:: SUPPLIED INFORMATION ::

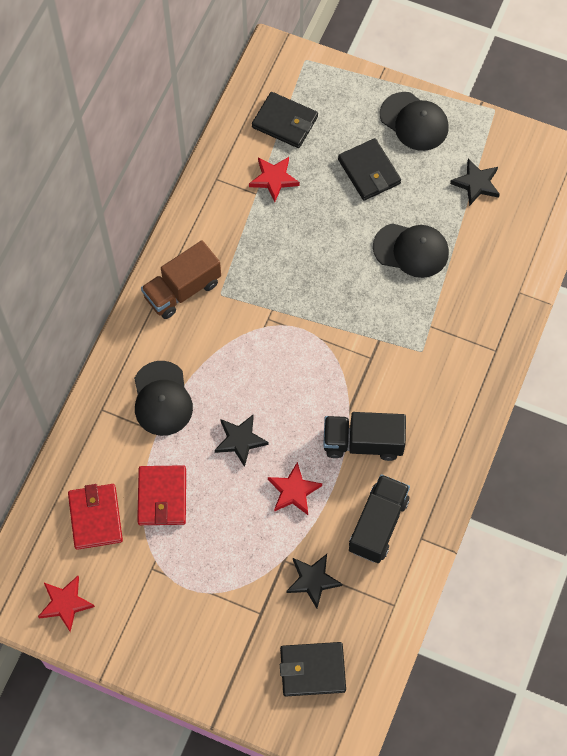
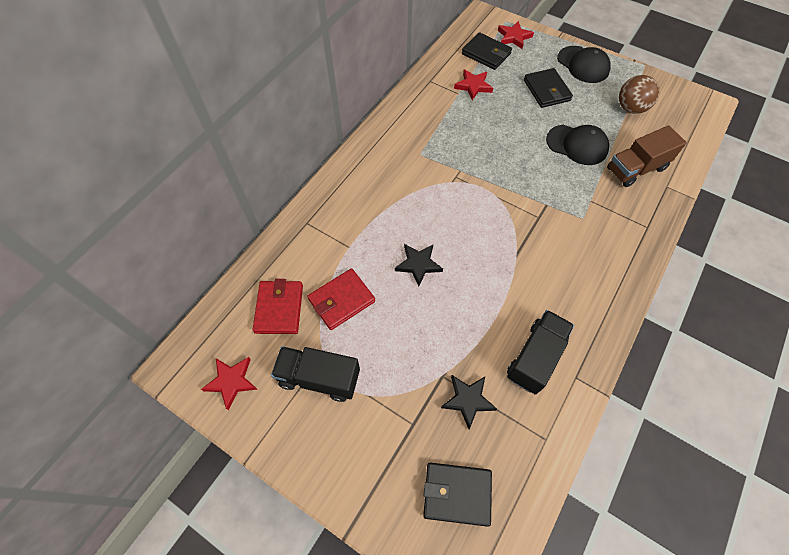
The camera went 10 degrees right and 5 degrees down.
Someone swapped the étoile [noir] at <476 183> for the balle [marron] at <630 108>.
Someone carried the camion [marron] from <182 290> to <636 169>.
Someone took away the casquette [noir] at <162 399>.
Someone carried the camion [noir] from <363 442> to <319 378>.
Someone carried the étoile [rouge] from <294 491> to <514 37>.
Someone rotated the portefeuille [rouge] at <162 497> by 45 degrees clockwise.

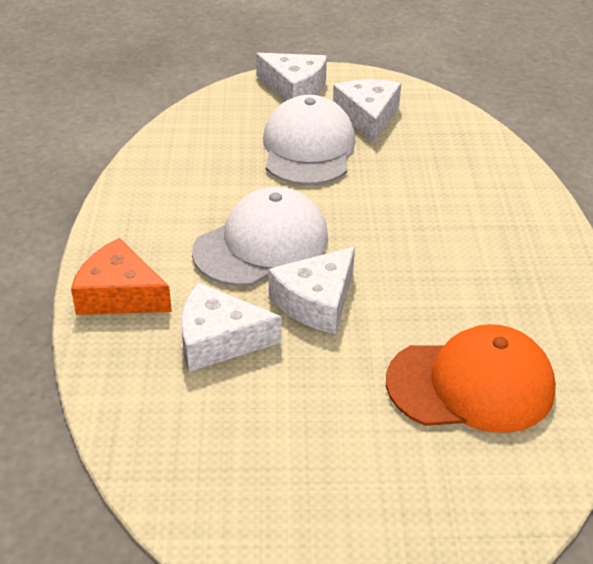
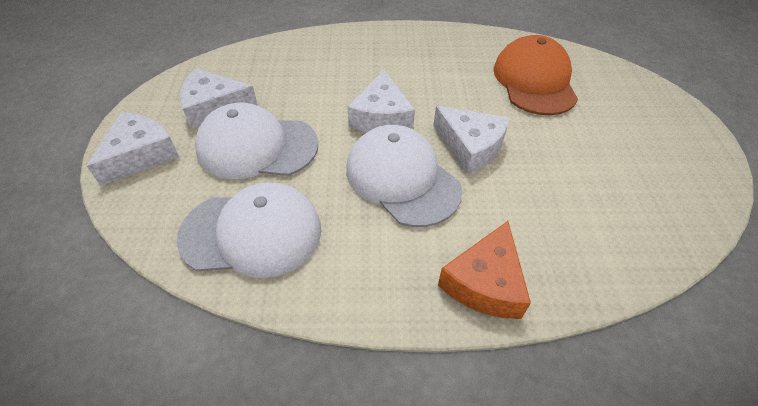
The camera went 90 degrees left and 10 degrees up.
Someone carried the fromage [blanc] from <219 339> to <381 116>.
Someone put down the casquette [blanc] at <252 233>.

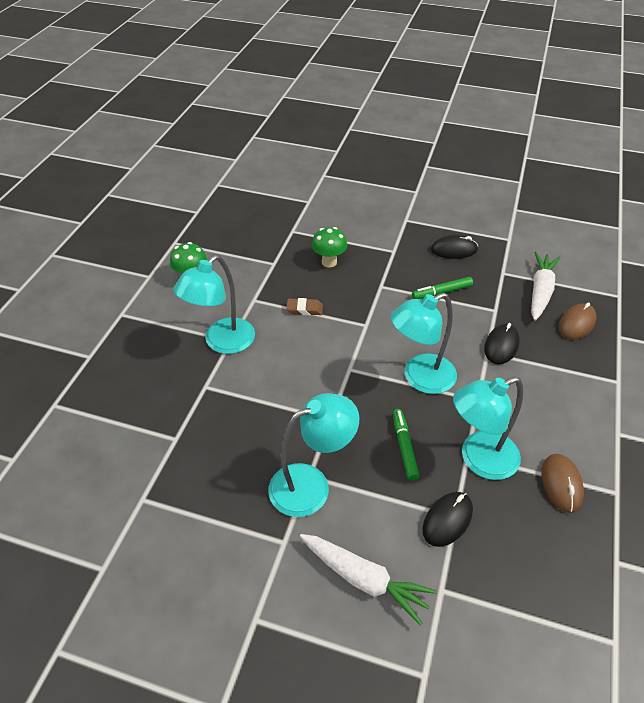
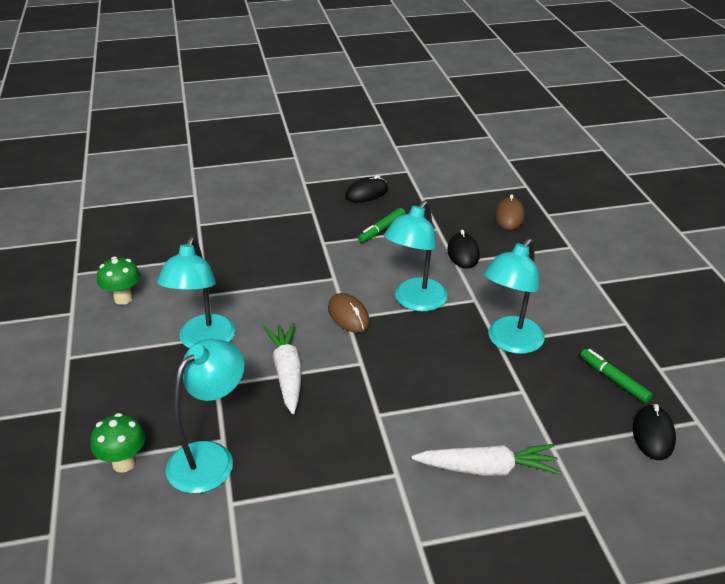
The camera went 30 degrees left and 10 degrees down.
Someone carried the champignon [vert] from <329 262> to <124 463>.
Someone carried the carotte [blanc] from <540 291> to <287 373>.
Someone took away the gomme [marron] at <304 309>.
Someone carried the lampe [turquoise] from <311 485> to <210 457>.
Someone carried the feutre [vert] from <404 447> to <614 379>.
Someone carried the souris [marron] from <561 484> to <348 316>.
Someone carried the souris [noir] from <447 520> to <653 435>.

:::

Output every record above word for word, omitting any pictures they contain.

EXERCISE OUTPUT:
The camera went 10 degrees right and 5 degrees down.
Someone swapped the étoile [noir] at <476 183> for the balle [marron] at <630 108>.
Someone carried the camion [marron] from <182 290> to <636 169>.
Someone took away the casquette [noir] at <162 399>.
Someone carried the camion [noir] from <363 442> to <319 378>.
Someone carried the étoile [rouge] from <294 491> to <514 37>.
Someone rotated the portefeuille [rouge] at <162 497> by 45 degrees clockwise.

The camera went 90 degrees left and 10 degrees up.
Someone carried the fromage [blanc] from <219 339> to <381 116>.
Someone put down the casquette [blanc] at <252 233>.

The camera went 30 degrees left and 10 degrees down.
Someone carried the champignon [vert] from <329 262> to <124 463>.
Someone carried the carotte [blanc] from <540 291> to <287 373>.
Someone took away the gomme [marron] at <304 309>.
Someone carried the lampe [turquoise] from <311 485> to <210 457>.
Someone carried the feutre [vert] from <404 447> to <614 379>.
Someone carried the souris [marron] from <561 484> to <348 316>.
Someone carried the souris [noir] from <447 520> to <653 435>.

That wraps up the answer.